■ **EXERCISE TASK**:
Would you return all of this data exactly, leaving nothing out?

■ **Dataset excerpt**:
+++

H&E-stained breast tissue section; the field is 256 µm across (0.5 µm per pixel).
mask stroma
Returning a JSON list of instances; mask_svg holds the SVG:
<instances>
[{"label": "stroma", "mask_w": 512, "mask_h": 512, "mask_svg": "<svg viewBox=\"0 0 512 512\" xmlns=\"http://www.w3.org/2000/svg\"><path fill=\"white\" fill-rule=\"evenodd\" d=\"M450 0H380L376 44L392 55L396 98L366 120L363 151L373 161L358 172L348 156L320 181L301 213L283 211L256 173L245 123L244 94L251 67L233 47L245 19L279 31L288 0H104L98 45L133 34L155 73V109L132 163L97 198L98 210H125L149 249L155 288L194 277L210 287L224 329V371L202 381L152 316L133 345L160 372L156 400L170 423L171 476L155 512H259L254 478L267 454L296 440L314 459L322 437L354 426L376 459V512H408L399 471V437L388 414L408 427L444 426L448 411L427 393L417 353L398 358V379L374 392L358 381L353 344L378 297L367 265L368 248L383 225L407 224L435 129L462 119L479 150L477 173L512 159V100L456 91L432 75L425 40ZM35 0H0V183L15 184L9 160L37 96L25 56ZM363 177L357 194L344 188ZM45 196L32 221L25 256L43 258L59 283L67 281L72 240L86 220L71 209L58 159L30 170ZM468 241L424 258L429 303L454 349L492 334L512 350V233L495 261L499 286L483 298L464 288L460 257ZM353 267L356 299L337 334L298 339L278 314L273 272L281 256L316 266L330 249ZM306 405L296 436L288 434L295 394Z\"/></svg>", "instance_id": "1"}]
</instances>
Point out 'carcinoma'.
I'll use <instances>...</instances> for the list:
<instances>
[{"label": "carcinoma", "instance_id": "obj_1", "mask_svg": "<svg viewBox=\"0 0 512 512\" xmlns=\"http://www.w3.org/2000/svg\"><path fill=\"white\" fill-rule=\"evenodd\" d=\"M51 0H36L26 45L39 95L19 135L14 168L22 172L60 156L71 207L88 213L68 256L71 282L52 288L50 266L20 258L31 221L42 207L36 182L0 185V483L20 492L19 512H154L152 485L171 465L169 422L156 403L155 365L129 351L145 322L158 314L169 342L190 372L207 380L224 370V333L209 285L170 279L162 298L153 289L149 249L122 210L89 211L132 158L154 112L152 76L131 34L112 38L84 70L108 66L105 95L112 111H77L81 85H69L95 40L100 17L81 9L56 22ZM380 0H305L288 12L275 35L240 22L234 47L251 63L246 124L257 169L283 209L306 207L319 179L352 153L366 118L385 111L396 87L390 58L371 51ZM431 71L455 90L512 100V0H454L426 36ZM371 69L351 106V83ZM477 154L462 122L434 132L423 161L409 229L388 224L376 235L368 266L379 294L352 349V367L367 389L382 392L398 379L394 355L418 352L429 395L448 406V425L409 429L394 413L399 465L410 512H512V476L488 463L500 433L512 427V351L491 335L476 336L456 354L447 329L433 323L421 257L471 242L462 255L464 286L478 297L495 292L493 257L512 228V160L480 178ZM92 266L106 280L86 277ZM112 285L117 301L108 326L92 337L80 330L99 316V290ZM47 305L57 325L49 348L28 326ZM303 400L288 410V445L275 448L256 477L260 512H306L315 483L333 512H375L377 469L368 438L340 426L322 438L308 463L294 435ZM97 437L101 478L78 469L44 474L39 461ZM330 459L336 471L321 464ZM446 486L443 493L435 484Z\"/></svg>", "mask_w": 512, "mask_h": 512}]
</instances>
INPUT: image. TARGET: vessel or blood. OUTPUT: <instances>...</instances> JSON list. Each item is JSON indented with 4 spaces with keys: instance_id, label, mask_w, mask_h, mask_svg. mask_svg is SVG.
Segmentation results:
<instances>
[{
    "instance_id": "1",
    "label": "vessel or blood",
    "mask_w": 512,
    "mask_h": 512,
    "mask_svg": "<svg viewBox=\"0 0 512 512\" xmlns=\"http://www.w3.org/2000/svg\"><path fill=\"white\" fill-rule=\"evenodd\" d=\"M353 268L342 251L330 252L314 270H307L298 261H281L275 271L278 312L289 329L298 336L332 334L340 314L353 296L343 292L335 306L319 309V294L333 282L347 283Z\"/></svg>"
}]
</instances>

+++

■ **RESPONSE TO THE TASK**:
H&E-stained breast tissue section; the field is 256 µm across (0.5 µm per pixel).
mask stroma
Returning a JSON list of instances; mask_svg holds the SVG:
<instances>
[{"label": "stroma", "mask_w": 512, "mask_h": 512, "mask_svg": "<svg viewBox=\"0 0 512 512\" xmlns=\"http://www.w3.org/2000/svg\"><path fill=\"white\" fill-rule=\"evenodd\" d=\"M450 0H380L376 44L392 55L396 98L366 120L363 151L373 161L358 172L348 156L320 181L301 213L283 211L256 173L245 123L244 94L251 67L233 47L245 19L279 31L288 0H104L98 45L133 34L155 73V109L132 163L97 198L98 210H125L149 249L155 288L194 277L210 287L224 329V371L202 381L152 316L133 345L160 372L156 400L170 423L171 476L155 512H259L254 478L267 454L296 440L314 459L322 437L354 426L376 459V512H408L399 471V437L388 414L408 427L444 426L448 411L427 393L417 353L398 358V379L374 392L358 381L353 344L378 297L367 265L368 248L383 225L407 224L435 129L462 119L479 150L477 173L512 159V100L456 91L432 75L425 40ZM35 0H0V183L15 184L9 160L37 96L25 56ZM363 177L357 194L344 188ZM45 196L32 221L25 256L43 258L59 283L67 281L72 240L86 220L71 209L58 159L30 170ZM468 241L424 258L429 303L454 349L492 334L512 350V233L495 261L499 286L483 298L464 288L460 257ZM353 267L356 299L337 334L298 339L278 314L273 272L281 256L316 266L330 249ZM306 405L296 436L288 434L295 394Z\"/></svg>", "instance_id": "1"}]
</instances>
Point out 'carcinoma'.
I'll use <instances>...</instances> for the list:
<instances>
[{"label": "carcinoma", "instance_id": "obj_1", "mask_svg": "<svg viewBox=\"0 0 512 512\" xmlns=\"http://www.w3.org/2000/svg\"><path fill=\"white\" fill-rule=\"evenodd\" d=\"M51 0H36L26 45L39 95L19 135L14 168L22 172L60 156L71 207L88 213L68 256L71 282L52 288L50 266L20 258L31 221L42 207L36 182L0 185V483L20 492L19 512H154L152 485L171 465L169 422L156 403L155 365L129 351L145 322L158 314L169 342L190 372L207 380L224 370V333L209 285L170 279L162 298L153 289L149 249L122 210L89 211L132 158L154 112L152 76L131 34L112 38L84 70L108 66L105 95L112 111H77L81 85H69L95 40L100 17L81 9L56 22ZM380 0H305L288 12L275 35L240 22L234 47L251 63L246 124L257 169L283 209L306 207L319 179L352 153L366 118L385 111L396 87L390 58L371 51ZM431 71L455 90L512 100V0H454L426 36ZM371 69L351 106V83ZM477 154L462 122L434 132L423 161L409 229L388 224L376 235L368 266L379 294L352 349V367L367 389L382 392L398 379L394 355L418 352L429 395L448 406V425L409 429L394 413L399 465L410 512H512V476L488 463L500 433L512 427V351L491 335L476 336L456 354L447 329L433 323L421 257L471 242L462 255L464 286L478 297L495 292L493 257L512 228V160L480 178ZM92 266L106 280L86 277ZM112 285L117 301L108 326L92 337L80 330L99 316V290ZM47 305L57 325L49 348L28 326ZM303 400L288 410V445L275 448L256 477L260 512H306L315 483L333 512H375L377 469L368 438L340 426L322 438L308 463L294 435ZM97 437L101 478L78 469L44 474L39 461ZM330 459L336 471L321 464ZM446 486L443 493L435 484Z\"/></svg>", "mask_w": 512, "mask_h": 512}]
</instances>
INPUT: image. TARGET: vessel or blood. OUTPUT: <instances>...</instances> JSON list. Each item is JSON indented with 4 spaces with keys: instance_id, label, mask_w, mask_h, mask_svg. mask_svg is SVG.
Segmentation results:
<instances>
[{
    "instance_id": "1",
    "label": "vessel or blood",
    "mask_w": 512,
    "mask_h": 512,
    "mask_svg": "<svg viewBox=\"0 0 512 512\" xmlns=\"http://www.w3.org/2000/svg\"><path fill=\"white\" fill-rule=\"evenodd\" d=\"M353 268L342 251L330 252L314 270H307L298 261H281L275 271L278 312L289 329L298 336L332 334L340 314L353 296L343 292L335 306L319 309V294L333 282L347 283Z\"/></svg>"
}]
</instances>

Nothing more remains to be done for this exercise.